Write out the data exactly as given, dropping every picture.

__DATA SEGMENT__
※ ※ ※

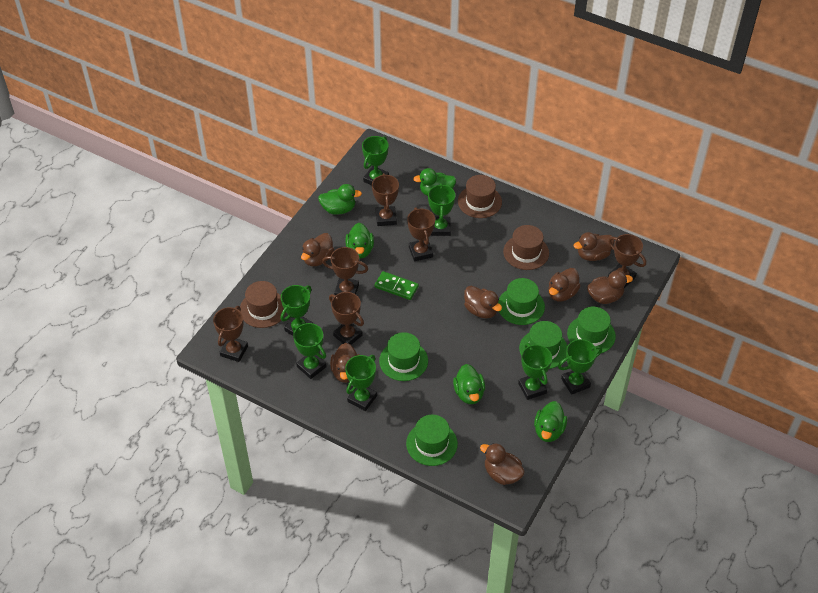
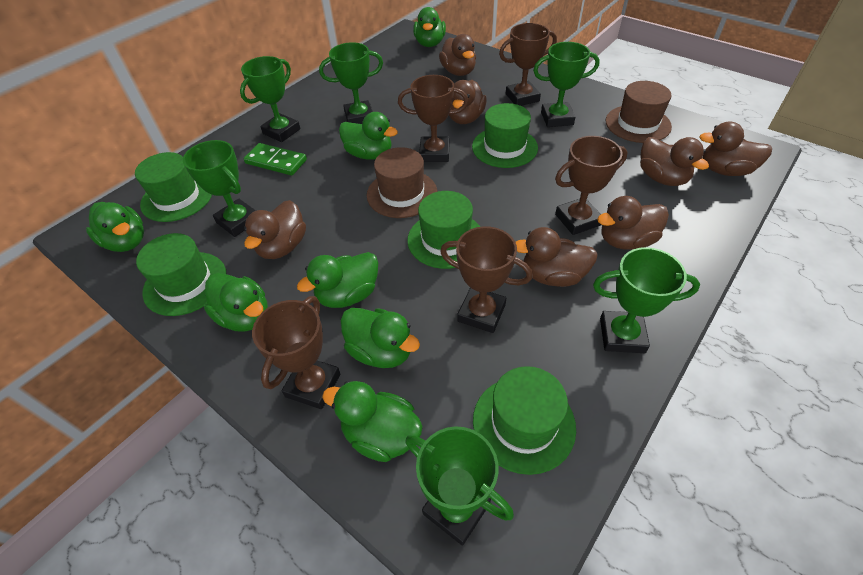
brown hat: 3 -> 2
brown trophy: 6 -> 5
green duck: 5 -> 7
green trophy: 7 -> 6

※ ※ ※

__SOLUTION__
brown hat: 3 -> 2
brown trophy: 6 -> 5
green duck: 5 -> 7
green trophy: 7 -> 6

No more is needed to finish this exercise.